# [Instructions to follow]
Whenever a line in the records below holds the string "camera", copy it out.

Stored dataset items:
=== Section Start ===
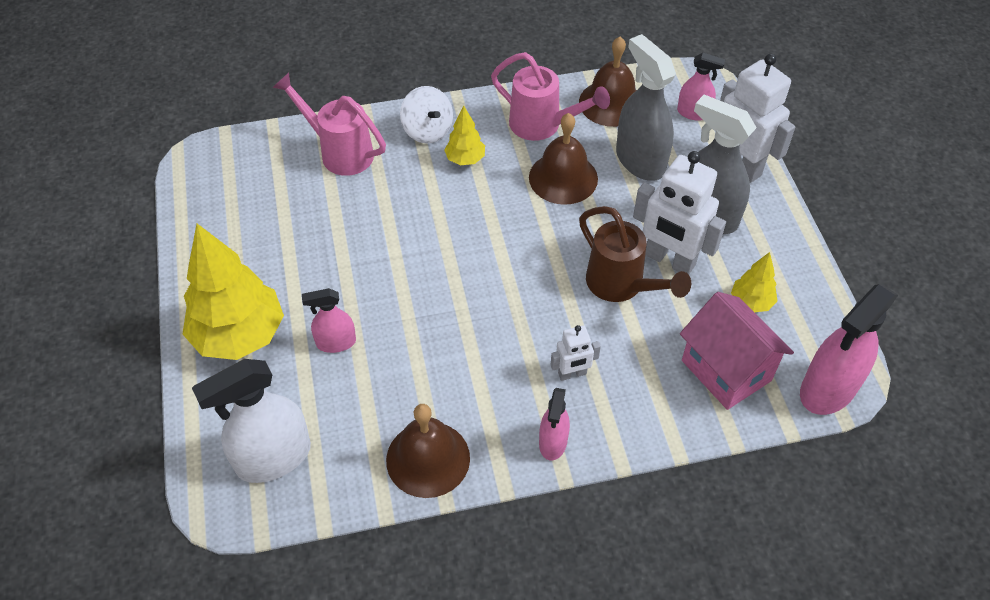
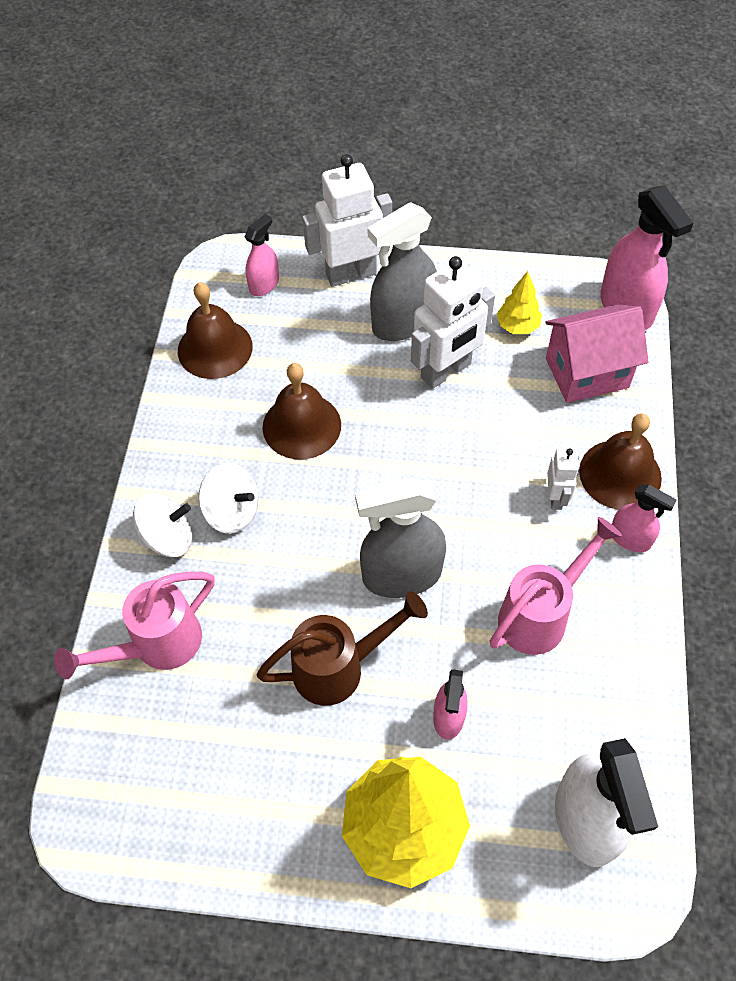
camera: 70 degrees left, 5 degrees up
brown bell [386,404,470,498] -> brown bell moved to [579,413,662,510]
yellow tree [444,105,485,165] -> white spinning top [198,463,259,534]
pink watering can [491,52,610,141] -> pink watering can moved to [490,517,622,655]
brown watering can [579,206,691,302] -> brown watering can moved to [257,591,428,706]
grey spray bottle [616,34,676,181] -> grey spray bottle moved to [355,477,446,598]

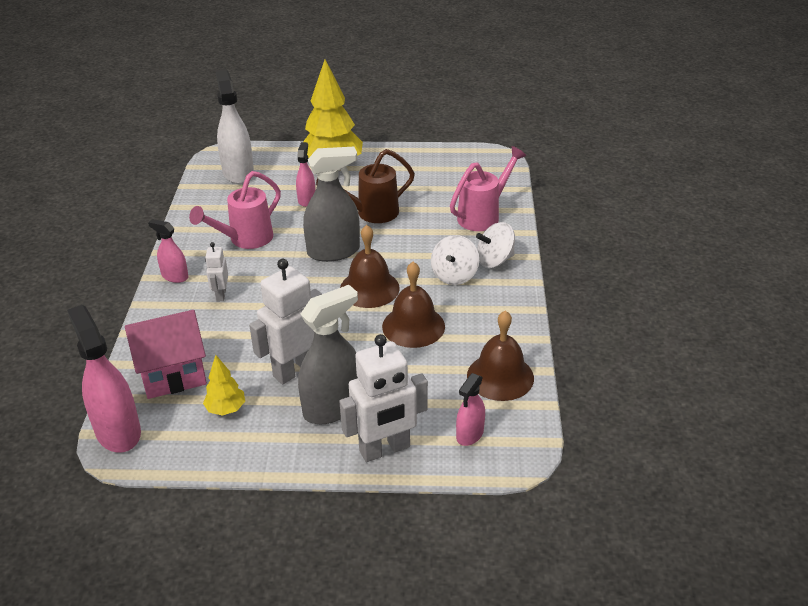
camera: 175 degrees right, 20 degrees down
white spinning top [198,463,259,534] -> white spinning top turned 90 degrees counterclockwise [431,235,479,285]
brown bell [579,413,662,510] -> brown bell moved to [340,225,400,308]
=== Section End ===
# [Answer box]
camera: 70 degrees left, 5 degrees up
camera: 175 degrees right, 20 degrees down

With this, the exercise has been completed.